◆ **DIRECTIONS**: The records below are split into lines. How many of those lines contain the string "turned"? Reply with the number only.

------ LISTED RECORDS ------

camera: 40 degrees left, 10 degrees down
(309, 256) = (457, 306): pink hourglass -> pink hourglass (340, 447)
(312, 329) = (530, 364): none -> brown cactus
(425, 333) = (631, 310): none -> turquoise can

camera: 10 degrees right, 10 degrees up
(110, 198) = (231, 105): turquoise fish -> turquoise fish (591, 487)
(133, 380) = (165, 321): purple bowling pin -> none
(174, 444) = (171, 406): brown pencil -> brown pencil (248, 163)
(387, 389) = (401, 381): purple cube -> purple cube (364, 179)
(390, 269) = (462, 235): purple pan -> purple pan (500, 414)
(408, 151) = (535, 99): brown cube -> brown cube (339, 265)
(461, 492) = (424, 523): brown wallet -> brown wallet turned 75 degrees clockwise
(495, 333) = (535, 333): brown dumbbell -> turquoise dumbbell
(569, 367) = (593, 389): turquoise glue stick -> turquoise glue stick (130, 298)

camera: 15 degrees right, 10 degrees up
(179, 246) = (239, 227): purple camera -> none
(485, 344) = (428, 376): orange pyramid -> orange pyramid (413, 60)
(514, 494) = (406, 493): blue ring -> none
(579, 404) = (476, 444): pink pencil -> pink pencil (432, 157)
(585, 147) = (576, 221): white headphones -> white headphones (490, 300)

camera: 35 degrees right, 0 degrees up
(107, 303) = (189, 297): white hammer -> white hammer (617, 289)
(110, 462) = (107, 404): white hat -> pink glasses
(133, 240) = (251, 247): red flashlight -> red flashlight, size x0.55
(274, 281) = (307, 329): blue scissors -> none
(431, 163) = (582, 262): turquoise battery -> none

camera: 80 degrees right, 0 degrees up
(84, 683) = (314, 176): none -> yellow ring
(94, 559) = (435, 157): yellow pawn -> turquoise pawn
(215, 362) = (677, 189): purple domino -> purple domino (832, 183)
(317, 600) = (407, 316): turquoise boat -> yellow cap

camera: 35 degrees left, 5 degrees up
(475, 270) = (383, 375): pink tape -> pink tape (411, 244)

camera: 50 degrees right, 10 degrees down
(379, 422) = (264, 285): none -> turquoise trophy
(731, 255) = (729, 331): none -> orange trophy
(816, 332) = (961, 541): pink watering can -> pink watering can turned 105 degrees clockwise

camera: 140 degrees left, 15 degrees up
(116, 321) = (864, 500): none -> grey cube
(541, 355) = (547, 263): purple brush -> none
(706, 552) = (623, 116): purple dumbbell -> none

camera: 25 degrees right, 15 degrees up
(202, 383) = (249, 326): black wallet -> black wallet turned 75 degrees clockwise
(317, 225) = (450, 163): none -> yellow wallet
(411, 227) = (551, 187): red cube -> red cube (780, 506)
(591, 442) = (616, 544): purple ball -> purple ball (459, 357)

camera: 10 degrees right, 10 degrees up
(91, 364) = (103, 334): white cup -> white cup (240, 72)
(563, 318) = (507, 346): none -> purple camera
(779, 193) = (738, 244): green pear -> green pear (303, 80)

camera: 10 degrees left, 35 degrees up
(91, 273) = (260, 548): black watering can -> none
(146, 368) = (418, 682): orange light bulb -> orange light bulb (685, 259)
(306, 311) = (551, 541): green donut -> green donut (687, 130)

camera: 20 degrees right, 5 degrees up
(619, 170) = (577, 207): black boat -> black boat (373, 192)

------

◆ **ANSWER BOX**: 3